== Data excerpt

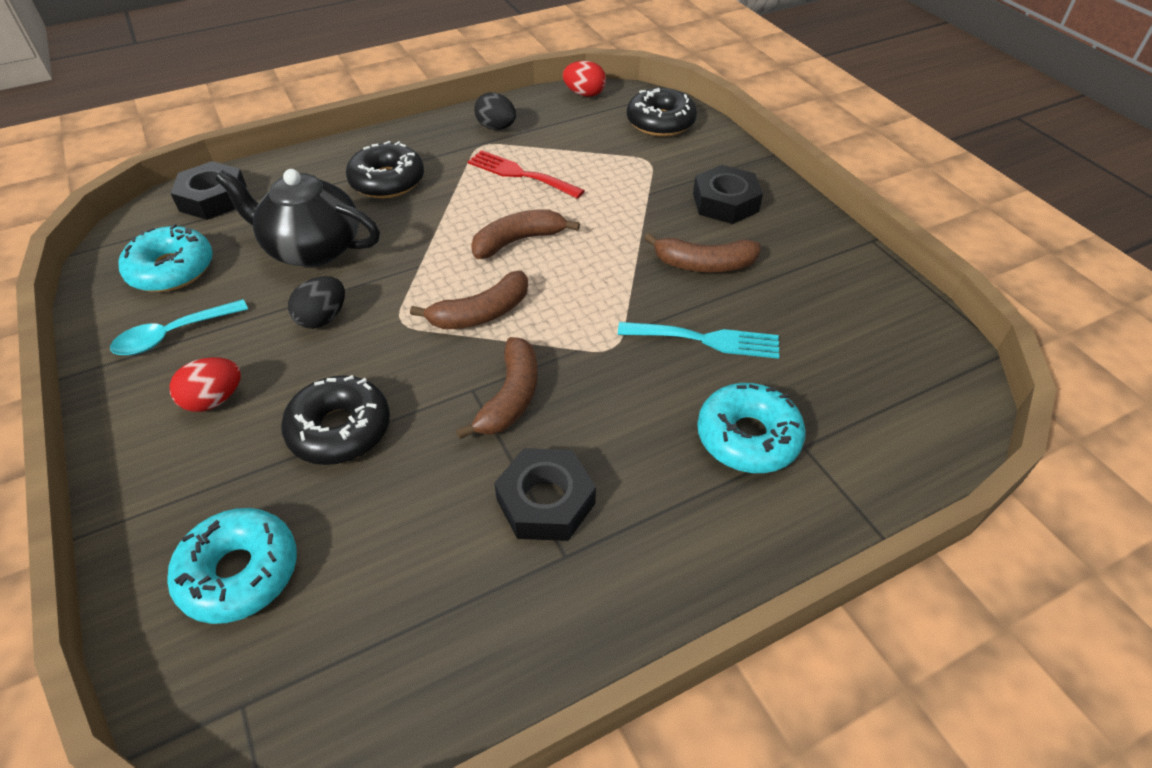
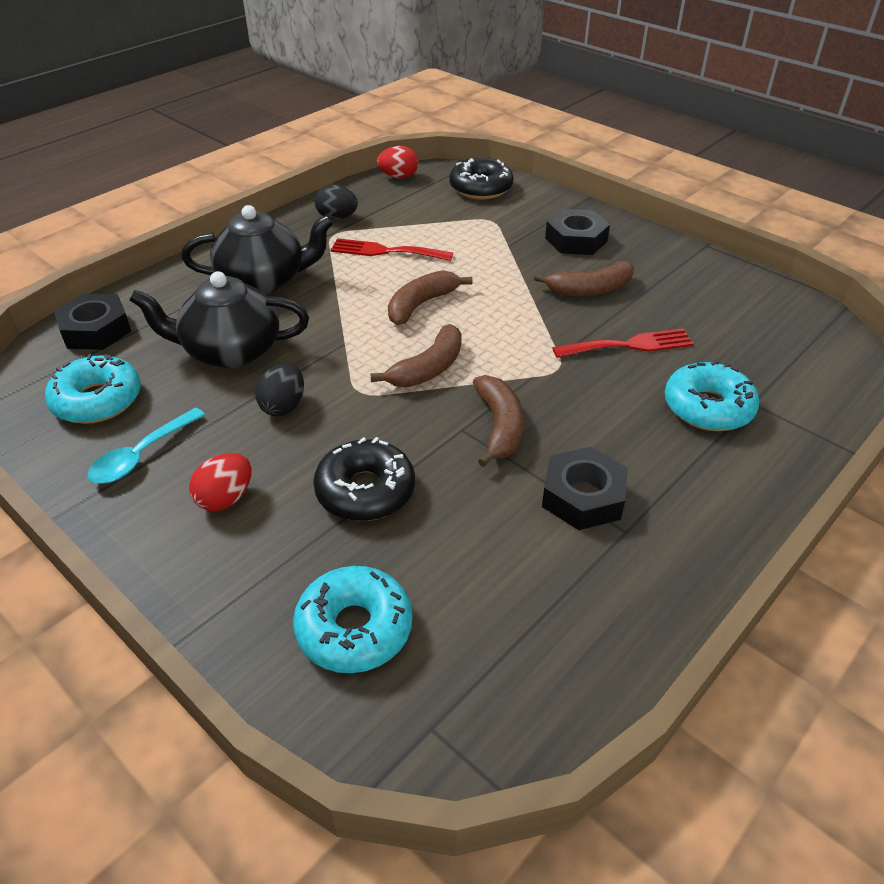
camera: 20 degrees left, 5 degrees down
(387, 181) = (264, 281): black donut -> black teapot
(706, 340) = (629, 345): turquoise fork -> red fork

====

■ Brief
Your copy should match the listing exactly, apart from the pictures it leaves out.

■ Answer section
camera: 20 degrees left, 5 degrees down
(387, 181) = (264, 281): black donut -> black teapot
(706, 340) = (629, 345): turquoise fork -> red fork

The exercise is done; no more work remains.